Task: Go through the lines below and repeat each one exactly, skipping pictures.

The data:
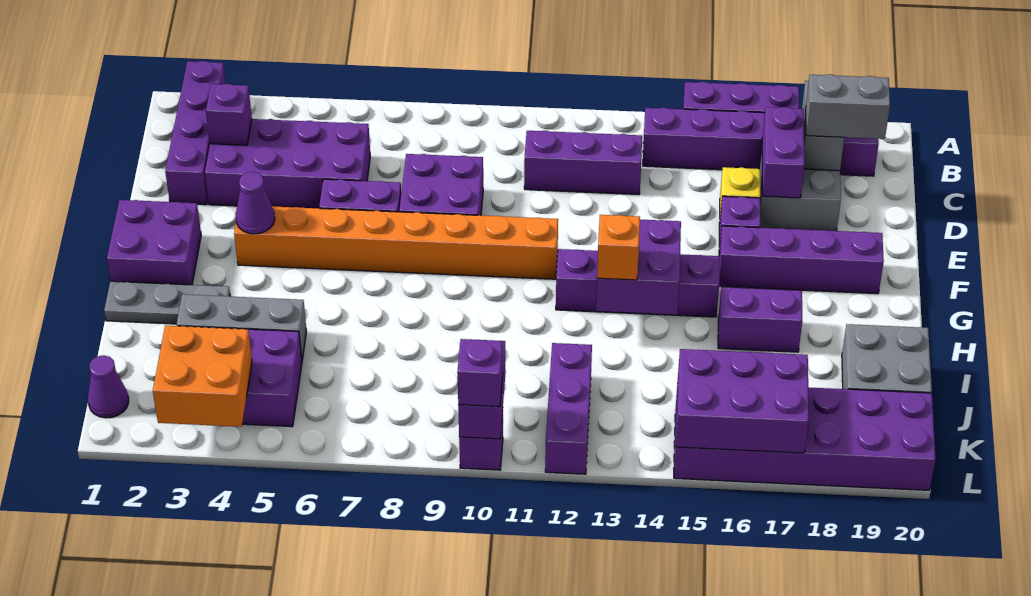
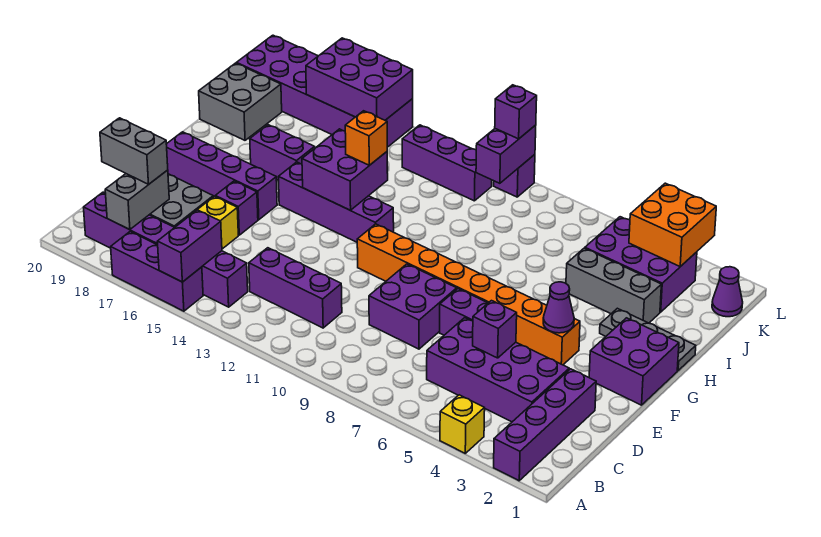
none -> yellow brick A4 level 1
purple brick C3 level 2 -> purple brick D5 level 2
purple brick C17:D17 level 2 -> purple brick A15:B15 level 2
purple brick J12:L12 level 1 -> purple brick K11:K13 level 1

Your solution:
none -> yellow brick A4 level 1
purple brick C3 level 2 -> purple brick D5 level 2
purple brick C17:D17 level 2 -> purple brick A15:B15 level 2
purple brick J12:L12 level 1 -> purple brick K11:K13 level 1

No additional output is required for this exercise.